#### [INFORMATION PROVIDED]
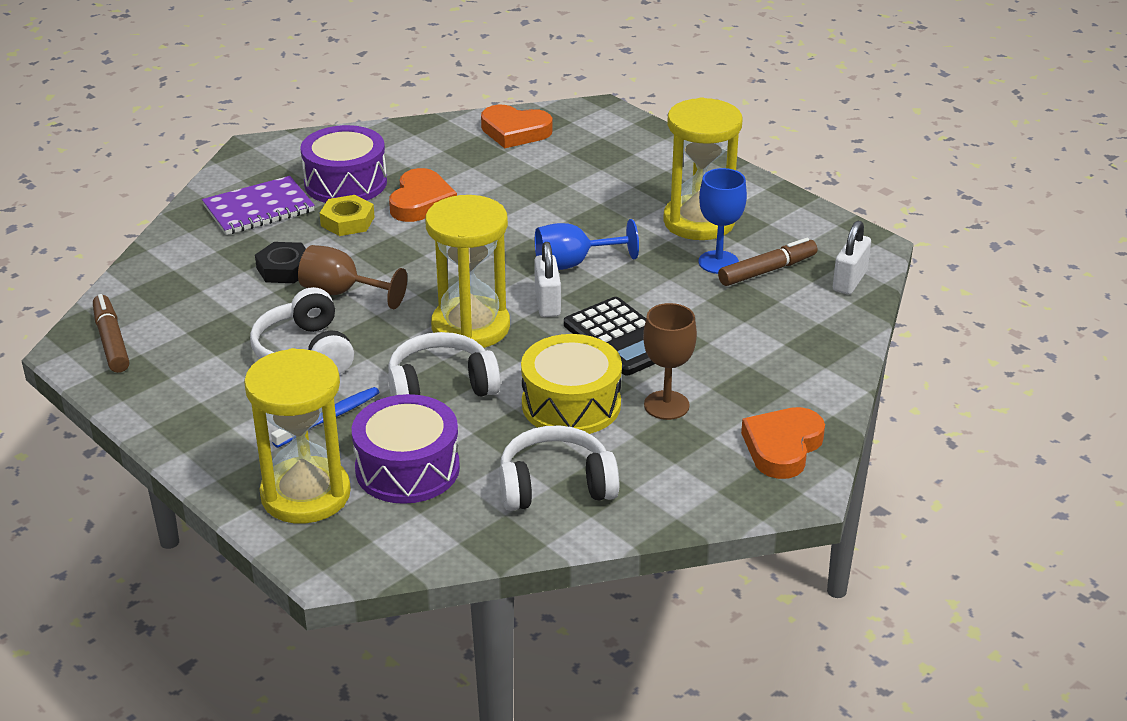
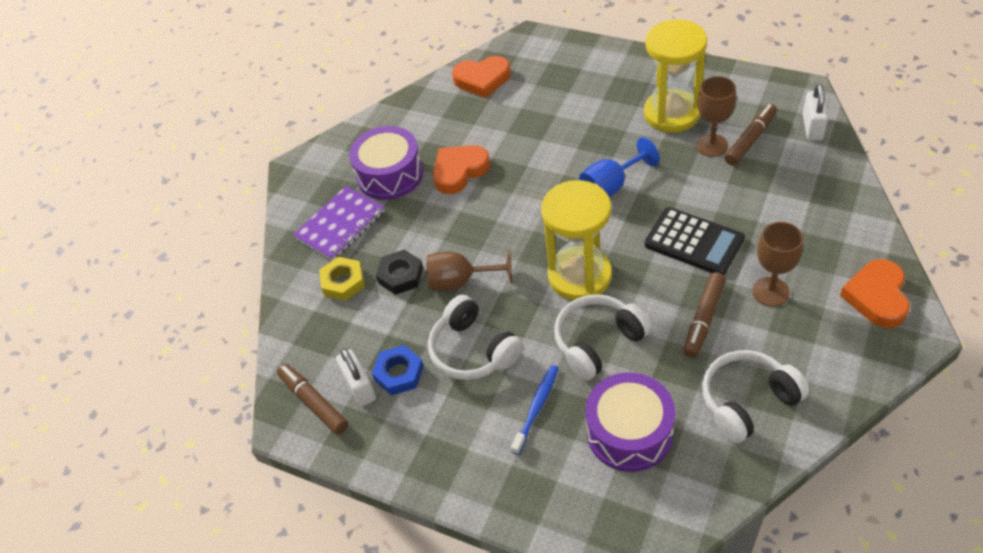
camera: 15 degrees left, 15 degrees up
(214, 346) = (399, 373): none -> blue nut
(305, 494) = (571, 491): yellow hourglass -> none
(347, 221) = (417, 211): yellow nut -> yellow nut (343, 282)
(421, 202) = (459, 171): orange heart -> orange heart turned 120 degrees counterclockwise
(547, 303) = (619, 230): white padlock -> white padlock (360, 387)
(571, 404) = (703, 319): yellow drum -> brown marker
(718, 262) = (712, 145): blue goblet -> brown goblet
---
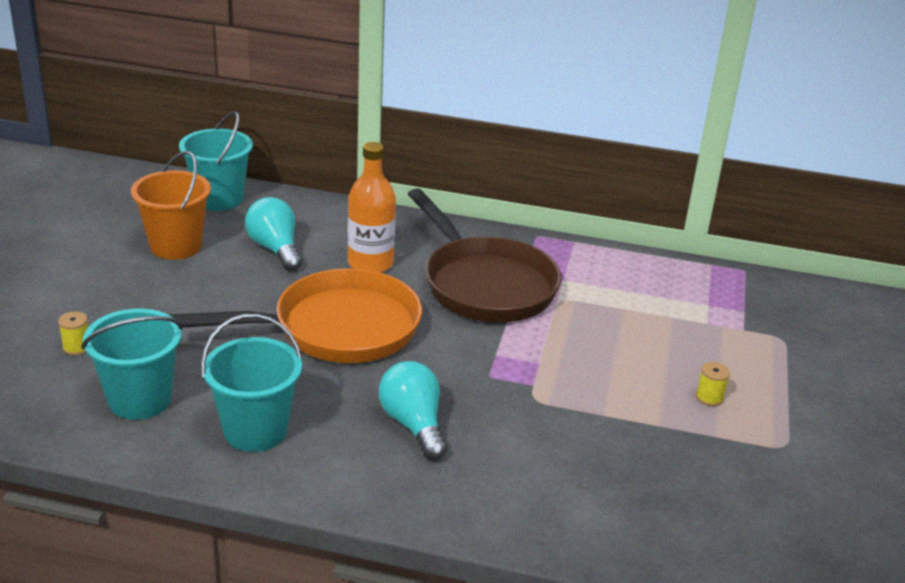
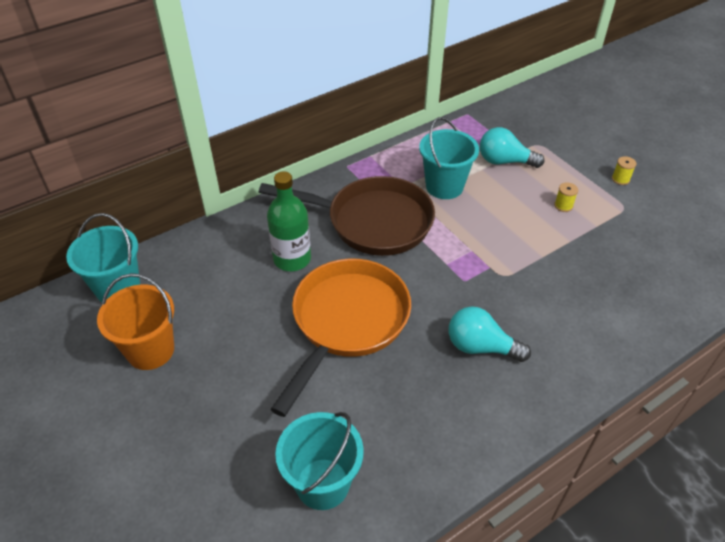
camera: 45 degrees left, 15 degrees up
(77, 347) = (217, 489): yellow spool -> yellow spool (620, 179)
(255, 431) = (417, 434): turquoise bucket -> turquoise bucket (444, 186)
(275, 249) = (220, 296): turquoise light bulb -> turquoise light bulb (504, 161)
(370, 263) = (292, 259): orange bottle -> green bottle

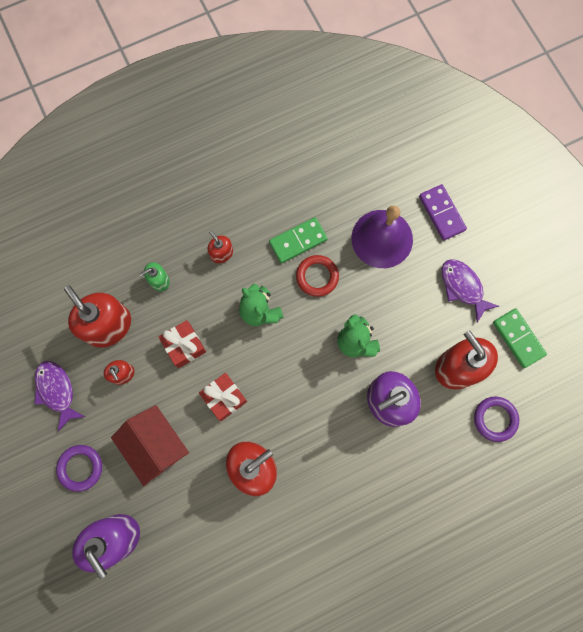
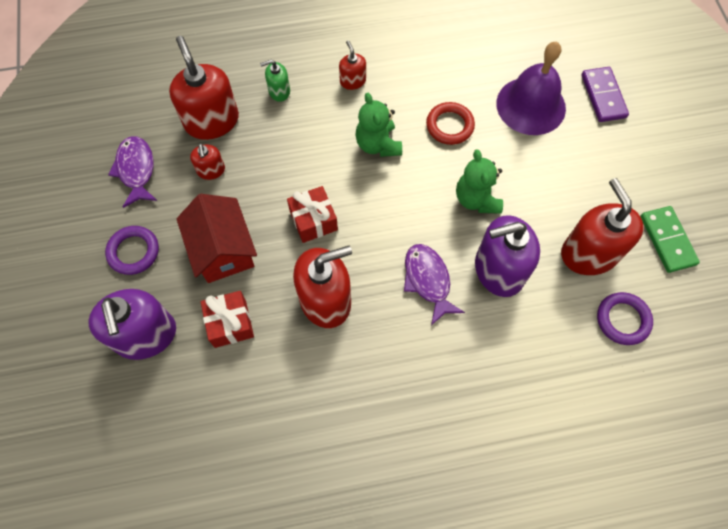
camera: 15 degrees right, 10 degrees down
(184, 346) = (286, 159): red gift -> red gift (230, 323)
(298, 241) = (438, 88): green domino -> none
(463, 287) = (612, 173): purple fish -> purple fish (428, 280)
...
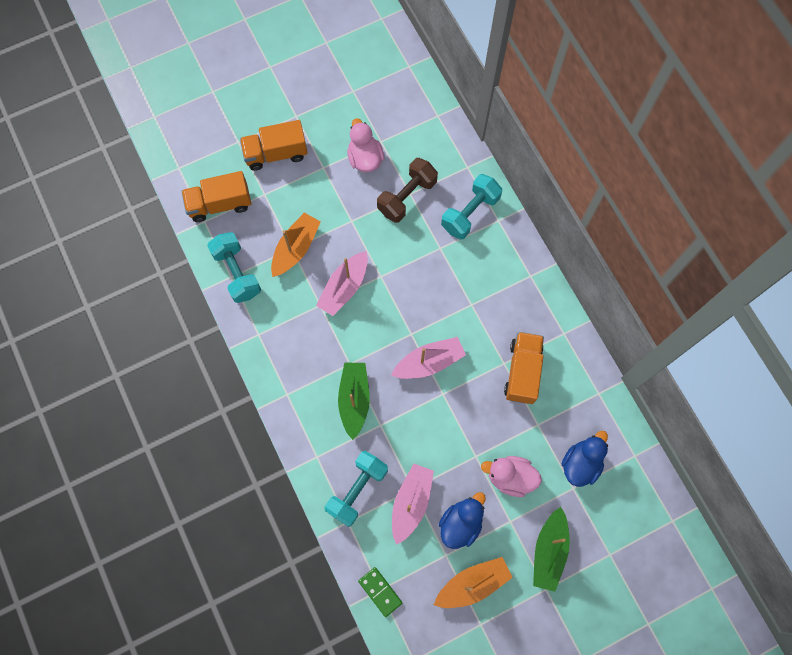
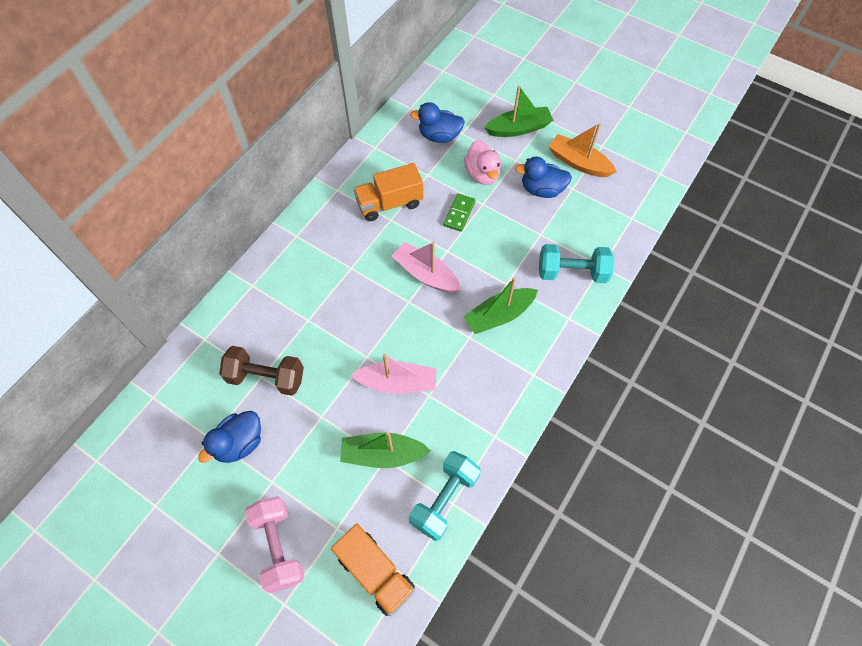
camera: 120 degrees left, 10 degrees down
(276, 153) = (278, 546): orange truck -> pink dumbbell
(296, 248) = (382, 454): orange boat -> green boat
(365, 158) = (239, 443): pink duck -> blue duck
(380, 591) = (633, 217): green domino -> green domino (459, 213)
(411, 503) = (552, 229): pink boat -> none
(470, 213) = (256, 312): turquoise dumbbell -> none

#### [TASK DETAILS]
Proceeding from the line containing "camera: 15 degrees left, 15 degrees up" through the line containing "(718, 262) = (712, 145): blue", transcribe the lines above exactly, both end lines included.

#### [SOLUTION TO THIS EXERCISE]
camera: 15 degrees left, 15 degrees up
(214, 346) = (399, 373): none -> blue nut
(305, 494) = (571, 491): yellow hourglass -> none
(347, 221) = (417, 211): yellow nut -> yellow nut (343, 282)
(421, 202) = (459, 171): orange heart -> orange heart turned 120 degrees counterclockwise
(547, 303) = (619, 230): white padlock -> white padlock (360, 387)
(571, 404) = (703, 319): yellow drum -> brown marker
(718, 262) = (712, 145): blue goblet -> brown goblet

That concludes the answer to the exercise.